**Material for this task**:
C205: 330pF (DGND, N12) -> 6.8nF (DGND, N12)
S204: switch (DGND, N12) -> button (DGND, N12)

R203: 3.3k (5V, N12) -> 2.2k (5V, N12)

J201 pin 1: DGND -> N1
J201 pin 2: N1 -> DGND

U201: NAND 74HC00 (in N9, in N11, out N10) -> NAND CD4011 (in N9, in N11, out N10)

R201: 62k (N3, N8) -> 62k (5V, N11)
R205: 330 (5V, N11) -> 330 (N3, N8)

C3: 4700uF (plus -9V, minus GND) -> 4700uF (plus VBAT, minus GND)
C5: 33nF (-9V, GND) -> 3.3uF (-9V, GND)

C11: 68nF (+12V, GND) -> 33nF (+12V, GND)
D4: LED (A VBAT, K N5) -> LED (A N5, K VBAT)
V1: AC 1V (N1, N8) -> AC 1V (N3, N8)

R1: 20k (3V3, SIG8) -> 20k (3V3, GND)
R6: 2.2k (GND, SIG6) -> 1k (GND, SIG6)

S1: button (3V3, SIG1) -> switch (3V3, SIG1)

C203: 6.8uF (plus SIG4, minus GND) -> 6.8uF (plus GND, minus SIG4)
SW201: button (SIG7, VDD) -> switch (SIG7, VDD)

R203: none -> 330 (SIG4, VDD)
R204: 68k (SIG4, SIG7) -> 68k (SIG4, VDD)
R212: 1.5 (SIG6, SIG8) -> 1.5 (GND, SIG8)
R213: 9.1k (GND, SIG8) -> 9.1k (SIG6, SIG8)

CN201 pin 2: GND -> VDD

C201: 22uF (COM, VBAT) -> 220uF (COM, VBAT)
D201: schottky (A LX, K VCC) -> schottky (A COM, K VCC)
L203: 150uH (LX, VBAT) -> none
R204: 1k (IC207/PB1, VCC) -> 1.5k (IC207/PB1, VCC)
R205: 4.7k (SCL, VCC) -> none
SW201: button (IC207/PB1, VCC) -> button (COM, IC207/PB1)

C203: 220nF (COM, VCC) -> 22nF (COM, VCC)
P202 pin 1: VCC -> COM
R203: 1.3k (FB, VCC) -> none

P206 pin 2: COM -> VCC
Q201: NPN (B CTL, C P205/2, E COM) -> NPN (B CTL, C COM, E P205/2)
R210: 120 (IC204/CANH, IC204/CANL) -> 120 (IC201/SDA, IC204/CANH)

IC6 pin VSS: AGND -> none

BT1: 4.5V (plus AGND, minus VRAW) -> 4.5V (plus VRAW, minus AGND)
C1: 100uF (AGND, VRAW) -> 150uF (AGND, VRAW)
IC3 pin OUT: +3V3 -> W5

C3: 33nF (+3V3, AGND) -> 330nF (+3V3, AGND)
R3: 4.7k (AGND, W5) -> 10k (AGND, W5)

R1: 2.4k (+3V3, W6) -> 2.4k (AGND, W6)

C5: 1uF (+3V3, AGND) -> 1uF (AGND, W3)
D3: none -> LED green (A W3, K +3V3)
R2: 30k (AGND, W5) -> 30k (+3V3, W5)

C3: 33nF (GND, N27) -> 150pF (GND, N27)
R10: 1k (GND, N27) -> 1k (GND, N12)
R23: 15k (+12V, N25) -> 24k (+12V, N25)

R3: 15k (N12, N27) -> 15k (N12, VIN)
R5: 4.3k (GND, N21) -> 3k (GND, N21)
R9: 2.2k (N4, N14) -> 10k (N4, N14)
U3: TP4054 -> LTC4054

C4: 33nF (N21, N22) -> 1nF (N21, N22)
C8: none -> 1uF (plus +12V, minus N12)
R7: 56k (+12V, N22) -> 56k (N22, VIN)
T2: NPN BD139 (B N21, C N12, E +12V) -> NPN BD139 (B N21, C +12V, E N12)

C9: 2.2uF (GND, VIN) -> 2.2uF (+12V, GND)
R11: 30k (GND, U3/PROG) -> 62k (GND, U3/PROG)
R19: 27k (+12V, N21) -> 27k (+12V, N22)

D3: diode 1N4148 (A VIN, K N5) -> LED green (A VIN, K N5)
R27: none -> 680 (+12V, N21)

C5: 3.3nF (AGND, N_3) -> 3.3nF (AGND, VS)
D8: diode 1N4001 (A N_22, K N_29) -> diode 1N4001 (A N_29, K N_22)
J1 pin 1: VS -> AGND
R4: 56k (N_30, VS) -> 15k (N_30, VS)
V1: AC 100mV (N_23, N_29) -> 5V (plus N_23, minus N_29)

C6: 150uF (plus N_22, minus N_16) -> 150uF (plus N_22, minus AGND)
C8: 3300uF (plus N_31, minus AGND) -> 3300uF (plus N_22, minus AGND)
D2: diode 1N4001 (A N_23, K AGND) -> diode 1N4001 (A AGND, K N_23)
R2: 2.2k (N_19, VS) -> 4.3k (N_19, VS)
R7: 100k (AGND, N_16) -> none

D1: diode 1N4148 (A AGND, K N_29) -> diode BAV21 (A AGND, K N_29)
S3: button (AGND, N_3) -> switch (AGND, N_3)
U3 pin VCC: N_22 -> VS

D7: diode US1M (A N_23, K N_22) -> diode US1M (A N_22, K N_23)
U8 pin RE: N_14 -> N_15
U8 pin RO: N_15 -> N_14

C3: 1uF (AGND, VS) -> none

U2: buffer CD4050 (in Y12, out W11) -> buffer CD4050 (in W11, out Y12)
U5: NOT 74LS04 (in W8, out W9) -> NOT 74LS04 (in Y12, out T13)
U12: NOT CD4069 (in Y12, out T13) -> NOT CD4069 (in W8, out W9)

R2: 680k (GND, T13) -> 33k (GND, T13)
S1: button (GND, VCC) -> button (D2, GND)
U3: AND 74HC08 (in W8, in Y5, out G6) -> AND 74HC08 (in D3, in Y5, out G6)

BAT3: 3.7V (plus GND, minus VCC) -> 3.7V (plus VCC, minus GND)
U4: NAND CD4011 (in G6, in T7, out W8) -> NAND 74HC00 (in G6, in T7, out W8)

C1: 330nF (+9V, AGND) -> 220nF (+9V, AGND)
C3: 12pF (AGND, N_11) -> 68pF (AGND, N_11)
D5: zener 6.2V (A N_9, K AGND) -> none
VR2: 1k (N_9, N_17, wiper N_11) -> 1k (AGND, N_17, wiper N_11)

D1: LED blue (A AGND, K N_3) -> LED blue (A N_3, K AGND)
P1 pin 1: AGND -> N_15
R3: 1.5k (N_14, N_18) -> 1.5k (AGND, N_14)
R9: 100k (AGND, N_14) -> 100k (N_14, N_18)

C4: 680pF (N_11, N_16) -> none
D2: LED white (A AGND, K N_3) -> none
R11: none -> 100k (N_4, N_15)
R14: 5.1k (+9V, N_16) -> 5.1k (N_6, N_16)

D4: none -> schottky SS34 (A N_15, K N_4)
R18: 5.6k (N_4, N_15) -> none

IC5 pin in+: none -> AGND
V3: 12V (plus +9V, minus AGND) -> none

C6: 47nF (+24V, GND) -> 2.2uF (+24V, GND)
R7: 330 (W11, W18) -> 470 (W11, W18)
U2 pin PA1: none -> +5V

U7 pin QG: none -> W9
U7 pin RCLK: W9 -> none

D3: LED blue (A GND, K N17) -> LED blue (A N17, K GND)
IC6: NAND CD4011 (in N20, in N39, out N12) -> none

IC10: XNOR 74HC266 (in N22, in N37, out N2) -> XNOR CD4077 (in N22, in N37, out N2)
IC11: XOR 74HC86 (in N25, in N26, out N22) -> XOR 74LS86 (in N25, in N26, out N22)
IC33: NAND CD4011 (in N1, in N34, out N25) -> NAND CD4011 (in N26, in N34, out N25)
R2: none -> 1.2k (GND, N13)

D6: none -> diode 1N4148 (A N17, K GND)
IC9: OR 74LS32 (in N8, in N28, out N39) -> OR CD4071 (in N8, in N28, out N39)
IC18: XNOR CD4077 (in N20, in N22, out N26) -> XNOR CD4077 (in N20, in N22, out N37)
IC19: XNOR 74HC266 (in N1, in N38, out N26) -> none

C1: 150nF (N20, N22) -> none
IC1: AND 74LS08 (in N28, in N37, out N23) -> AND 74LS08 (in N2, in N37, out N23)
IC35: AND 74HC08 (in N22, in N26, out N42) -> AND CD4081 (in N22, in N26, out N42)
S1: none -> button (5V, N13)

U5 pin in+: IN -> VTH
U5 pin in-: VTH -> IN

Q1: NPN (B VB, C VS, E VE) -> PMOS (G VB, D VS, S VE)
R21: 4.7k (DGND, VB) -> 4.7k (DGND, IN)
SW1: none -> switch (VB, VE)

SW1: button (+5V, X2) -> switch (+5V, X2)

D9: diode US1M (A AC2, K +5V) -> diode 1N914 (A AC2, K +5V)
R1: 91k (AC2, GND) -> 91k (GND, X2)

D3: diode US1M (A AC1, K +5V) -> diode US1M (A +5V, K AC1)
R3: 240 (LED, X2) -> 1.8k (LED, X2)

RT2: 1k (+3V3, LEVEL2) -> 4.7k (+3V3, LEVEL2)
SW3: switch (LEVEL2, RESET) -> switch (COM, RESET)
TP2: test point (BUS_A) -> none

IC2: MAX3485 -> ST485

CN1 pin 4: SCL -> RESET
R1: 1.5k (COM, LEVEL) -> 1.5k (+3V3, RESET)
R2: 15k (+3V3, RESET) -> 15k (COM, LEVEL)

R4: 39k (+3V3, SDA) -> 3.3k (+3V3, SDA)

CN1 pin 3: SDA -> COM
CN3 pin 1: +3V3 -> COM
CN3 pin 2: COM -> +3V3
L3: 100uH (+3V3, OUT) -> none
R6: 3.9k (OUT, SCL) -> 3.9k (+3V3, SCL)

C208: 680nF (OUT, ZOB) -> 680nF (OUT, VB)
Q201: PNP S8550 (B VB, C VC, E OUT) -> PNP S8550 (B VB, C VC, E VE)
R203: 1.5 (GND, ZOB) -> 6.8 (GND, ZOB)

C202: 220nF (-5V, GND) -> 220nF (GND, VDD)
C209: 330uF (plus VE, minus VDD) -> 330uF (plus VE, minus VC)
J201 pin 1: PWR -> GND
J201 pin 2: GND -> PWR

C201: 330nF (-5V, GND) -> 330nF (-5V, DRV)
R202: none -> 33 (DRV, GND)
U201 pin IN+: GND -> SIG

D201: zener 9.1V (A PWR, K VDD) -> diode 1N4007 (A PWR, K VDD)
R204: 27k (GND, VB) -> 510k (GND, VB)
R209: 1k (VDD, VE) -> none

**What you will do**: Take the listing above and repeat exactly the lines from the one containing "P1 pin 1: AGND -> N_15" through the one containing "U7 pin QG: none -> W9", both included.

**Result**:
P1 pin 1: AGND -> N_15
R3: 1.5k (N_14, N_18) -> 1.5k (AGND, N_14)
R9: 100k (AGND, N_14) -> 100k (N_14, N_18)

C4: 680pF (N_11, N_16) -> none
D2: LED white (A AGND, K N_3) -> none
R11: none -> 100k (N_4, N_15)
R14: 5.1k (+9V, N_16) -> 5.1k (N_6, N_16)

D4: none -> schottky SS34 (A N_15, K N_4)
R18: 5.6k (N_4, N_15) -> none

IC5 pin in+: none -> AGND
V3: 12V (plus +9V, minus AGND) -> none

C6: 47nF (+24V, GND) -> 2.2uF (+24V, GND)
R7: 330 (W11, W18) -> 470 (W11, W18)
U2 pin PA1: none -> +5V

U7 pin QG: none -> W9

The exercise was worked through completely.